▸ **Task brief**
Please return the lines of the data below, word for word, from the first line through the line containing "SOIL3: YL-69 -> FC-28".
+++ Given information +++
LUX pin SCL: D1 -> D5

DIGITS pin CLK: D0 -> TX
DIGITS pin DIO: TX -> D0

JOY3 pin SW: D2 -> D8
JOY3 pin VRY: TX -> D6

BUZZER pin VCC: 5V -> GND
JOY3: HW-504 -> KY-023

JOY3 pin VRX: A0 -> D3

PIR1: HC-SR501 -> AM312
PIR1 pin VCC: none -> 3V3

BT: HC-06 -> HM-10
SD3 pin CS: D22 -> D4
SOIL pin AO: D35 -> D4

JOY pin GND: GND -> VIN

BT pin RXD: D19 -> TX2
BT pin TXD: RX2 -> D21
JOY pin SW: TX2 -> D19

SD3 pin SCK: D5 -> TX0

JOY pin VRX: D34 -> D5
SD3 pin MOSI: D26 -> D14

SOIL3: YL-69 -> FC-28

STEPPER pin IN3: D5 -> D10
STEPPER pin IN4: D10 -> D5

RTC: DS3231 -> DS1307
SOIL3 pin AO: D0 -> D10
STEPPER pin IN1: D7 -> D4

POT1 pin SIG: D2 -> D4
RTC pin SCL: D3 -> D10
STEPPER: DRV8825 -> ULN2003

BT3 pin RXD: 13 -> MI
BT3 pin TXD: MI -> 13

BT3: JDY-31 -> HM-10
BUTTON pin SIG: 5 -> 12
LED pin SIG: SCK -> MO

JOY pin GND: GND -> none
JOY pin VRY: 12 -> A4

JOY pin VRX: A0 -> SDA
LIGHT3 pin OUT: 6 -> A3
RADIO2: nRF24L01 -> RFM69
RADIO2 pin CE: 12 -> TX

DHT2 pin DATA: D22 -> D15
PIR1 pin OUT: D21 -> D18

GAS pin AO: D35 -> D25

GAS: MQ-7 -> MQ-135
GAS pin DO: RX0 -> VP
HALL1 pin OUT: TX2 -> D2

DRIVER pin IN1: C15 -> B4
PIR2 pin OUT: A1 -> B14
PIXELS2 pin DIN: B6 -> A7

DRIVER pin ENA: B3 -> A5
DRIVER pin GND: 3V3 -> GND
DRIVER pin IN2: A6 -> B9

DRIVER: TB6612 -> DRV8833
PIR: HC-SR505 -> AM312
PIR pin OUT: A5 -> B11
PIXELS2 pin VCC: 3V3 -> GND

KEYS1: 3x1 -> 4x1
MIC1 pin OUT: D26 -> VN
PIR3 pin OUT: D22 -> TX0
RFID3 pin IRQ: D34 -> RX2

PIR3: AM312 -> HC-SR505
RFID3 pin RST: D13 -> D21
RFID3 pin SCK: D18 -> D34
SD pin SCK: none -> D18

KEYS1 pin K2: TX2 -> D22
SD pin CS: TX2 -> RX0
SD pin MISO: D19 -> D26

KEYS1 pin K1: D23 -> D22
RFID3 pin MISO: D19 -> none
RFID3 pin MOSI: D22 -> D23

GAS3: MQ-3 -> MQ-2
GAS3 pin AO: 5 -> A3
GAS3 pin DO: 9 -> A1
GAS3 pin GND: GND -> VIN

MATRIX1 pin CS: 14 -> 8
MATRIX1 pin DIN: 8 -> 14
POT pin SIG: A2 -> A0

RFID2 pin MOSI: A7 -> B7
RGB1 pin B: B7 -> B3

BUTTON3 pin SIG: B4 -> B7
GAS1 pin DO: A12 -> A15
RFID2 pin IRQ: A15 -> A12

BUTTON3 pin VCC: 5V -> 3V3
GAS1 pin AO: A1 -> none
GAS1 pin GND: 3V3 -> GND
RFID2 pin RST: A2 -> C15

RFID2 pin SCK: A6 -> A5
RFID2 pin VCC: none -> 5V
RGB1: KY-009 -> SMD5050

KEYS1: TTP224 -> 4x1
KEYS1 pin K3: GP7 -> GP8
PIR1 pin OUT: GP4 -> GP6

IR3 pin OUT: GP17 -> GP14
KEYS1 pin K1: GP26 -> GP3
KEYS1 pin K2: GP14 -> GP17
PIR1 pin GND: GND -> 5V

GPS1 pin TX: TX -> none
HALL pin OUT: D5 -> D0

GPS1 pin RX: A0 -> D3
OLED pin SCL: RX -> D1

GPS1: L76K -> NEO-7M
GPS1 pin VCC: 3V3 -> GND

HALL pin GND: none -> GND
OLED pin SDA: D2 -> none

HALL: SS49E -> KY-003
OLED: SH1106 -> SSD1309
+++
▸ **Reply**
LUX pin SCL: D1 -> D5

DIGITS pin CLK: D0 -> TX
DIGITS pin DIO: TX -> D0

JOY3 pin SW: D2 -> D8
JOY3 pin VRY: TX -> D6

BUZZER pin VCC: 5V -> GND
JOY3: HW-504 -> KY-023

JOY3 pin VRX: A0 -> D3

PIR1: HC-SR501 -> AM312
PIR1 pin VCC: none -> 3V3

BT: HC-06 -> HM-10
SD3 pin CS: D22 -> D4
SOIL pin AO: D35 -> D4

JOY pin GND: GND -> VIN

BT pin RXD: D19 -> TX2
BT pin TXD: RX2 -> D21
JOY pin SW: TX2 -> D19

SD3 pin SCK: D5 -> TX0

JOY pin VRX: D34 -> D5
SD3 pin MOSI: D26 -> D14

SOIL3: YL-69 -> FC-28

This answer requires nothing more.